Entries shown:
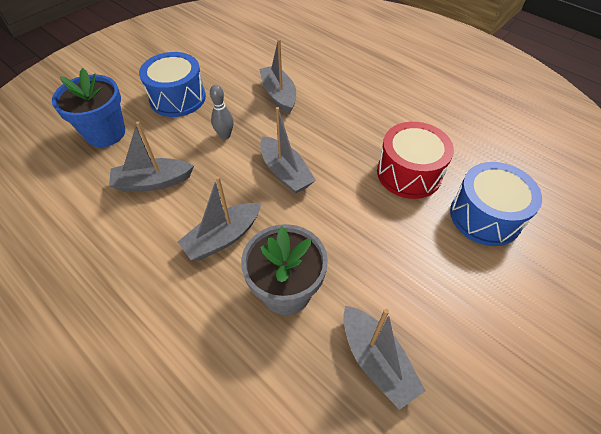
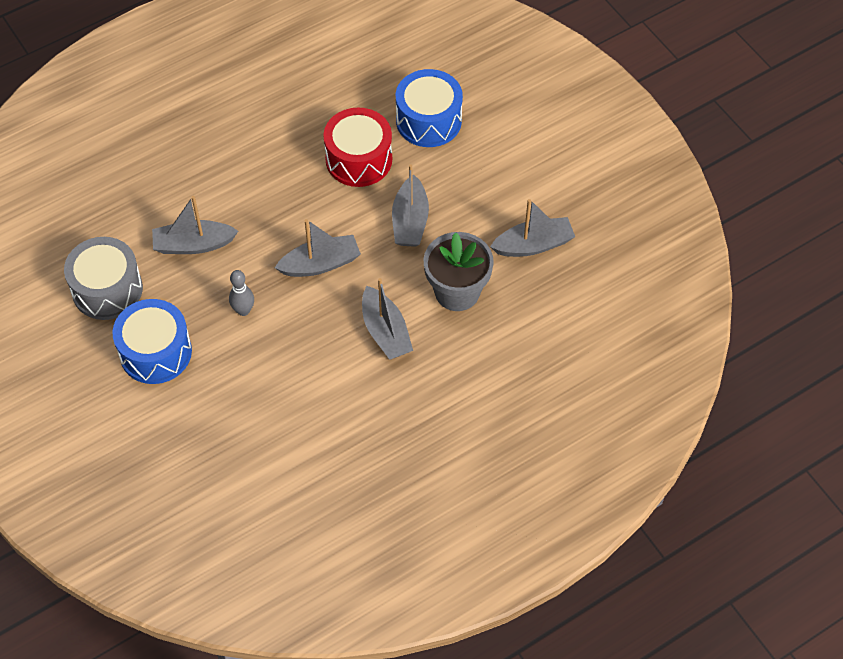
camera: 75 degrees left, 5 degrees up
(105, 133) = (193, 433): blue flower pot -> none
(153, 182) = (291, 387): grey boat -> grey boat (410, 221)
(227, 64) = (107, 289): none -> grey drum

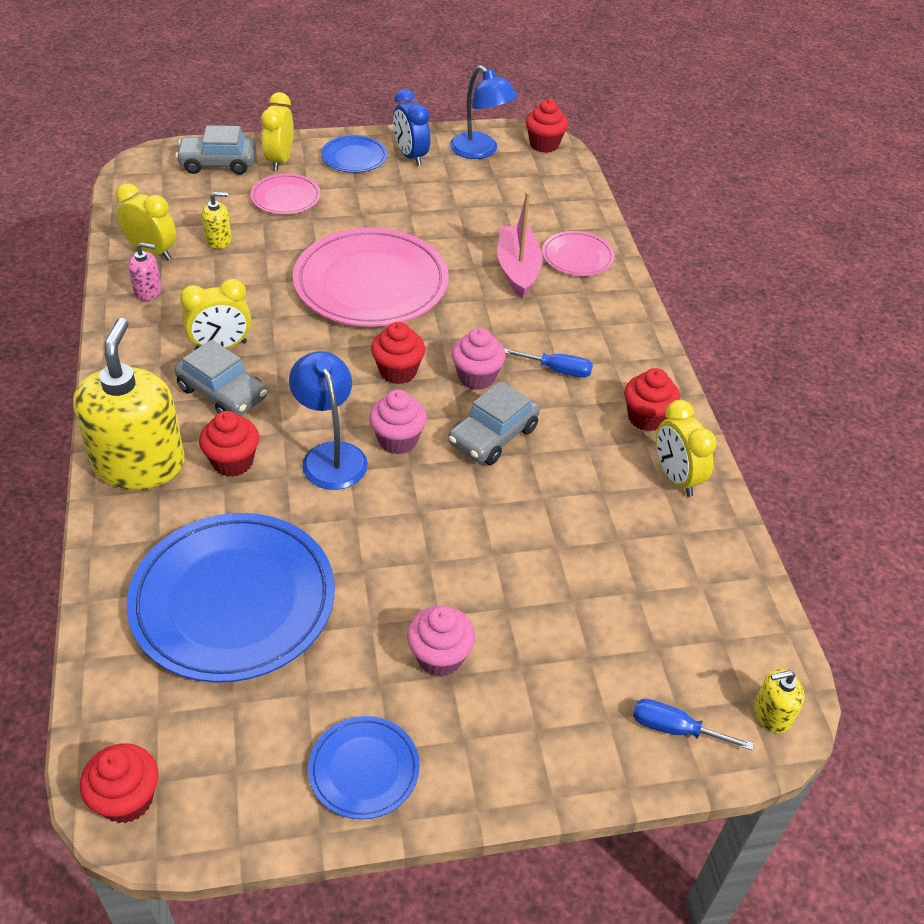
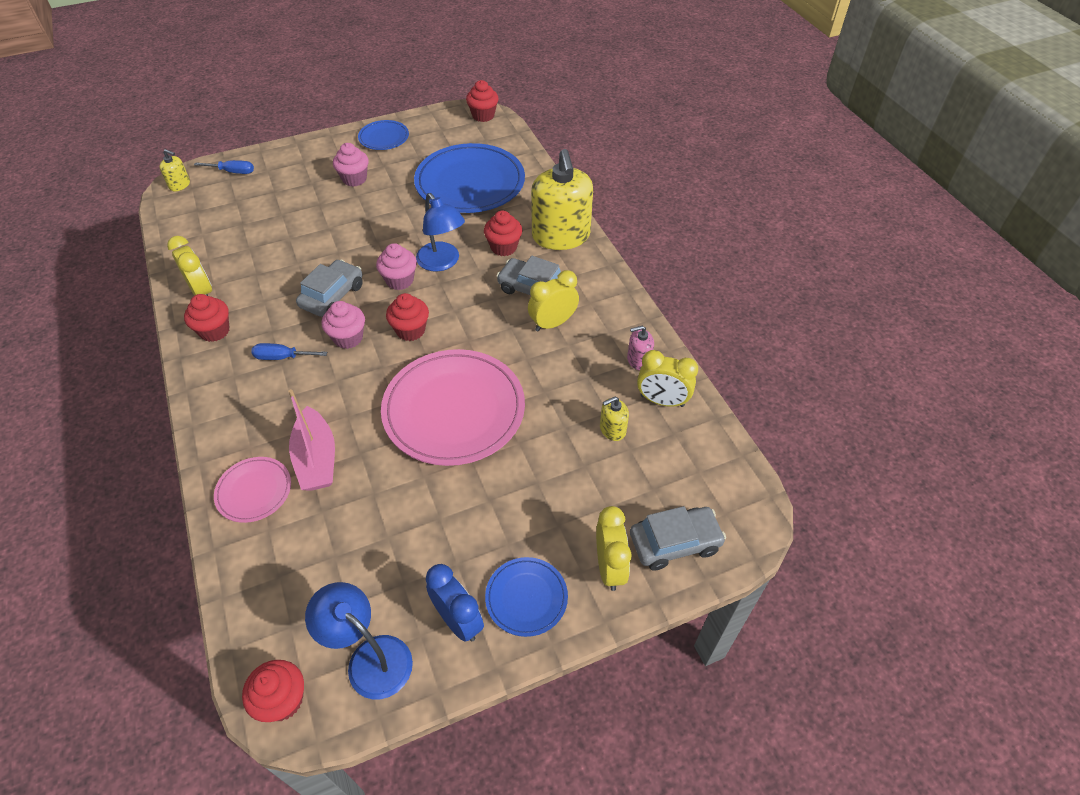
camera: 170 degrees right, 5 degrees up
(285, 197) = (576, 505): pink plate -> none
(772, 714) = (180, 185): yellow soap dispenser -> yellow soap dispenser turned 45 degrees clockwise

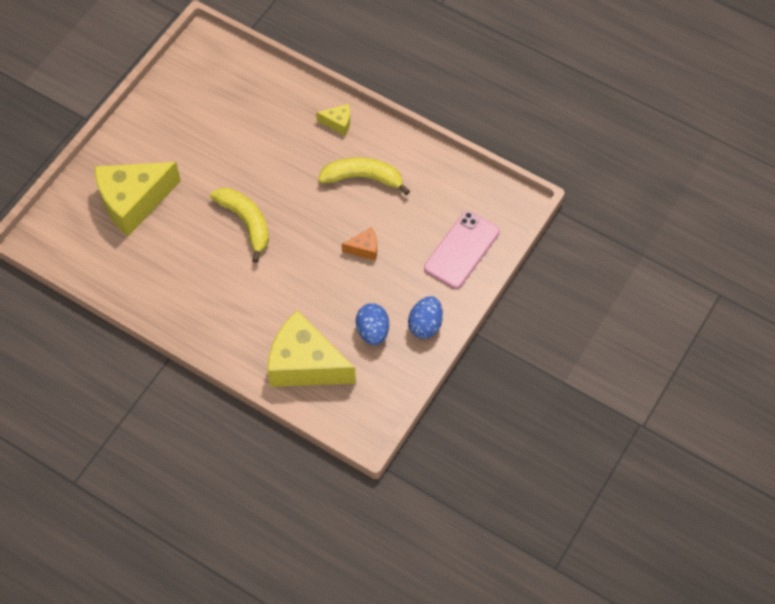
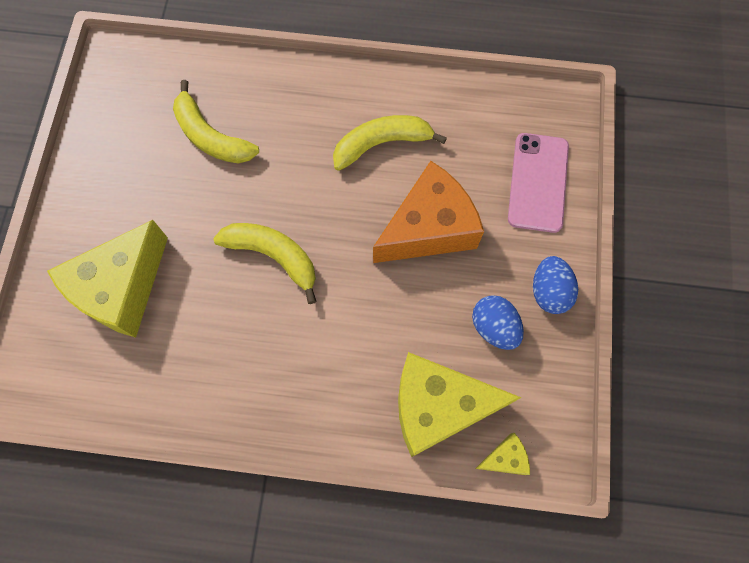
camera: 25 degrees left, 10 degrees up
(244, 125) = (211, 136): none -> yellow banana
(338, 123) = (318, 91): yellow cheese -> yellow cheese (505, 458)
(364, 248) = (429, 228): orange cheese -> orange cheese, size x2.32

To do:
Give the lines from the one containing "camera: 170 degrees right, 5 degrees up" through the last line of the material again, exactly and with no pictures, both ends included.

Solution to this task:
camera: 170 degrees right, 5 degrees up
(285, 197) = (576, 505): pink plate -> none
(772, 714) = (180, 185): yellow soap dispenser -> yellow soap dispenser turned 45 degrees clockwise

camera: 25 degrees left, 10 degrees up
(244, 125) = (211, 136): none -> yellow banana
(338, 123) = (318, 91): yellow cheese -> yellow cheese (505, 458)
(364, 248) = (429, 228): orange cheese -> orange cheese, size x2.32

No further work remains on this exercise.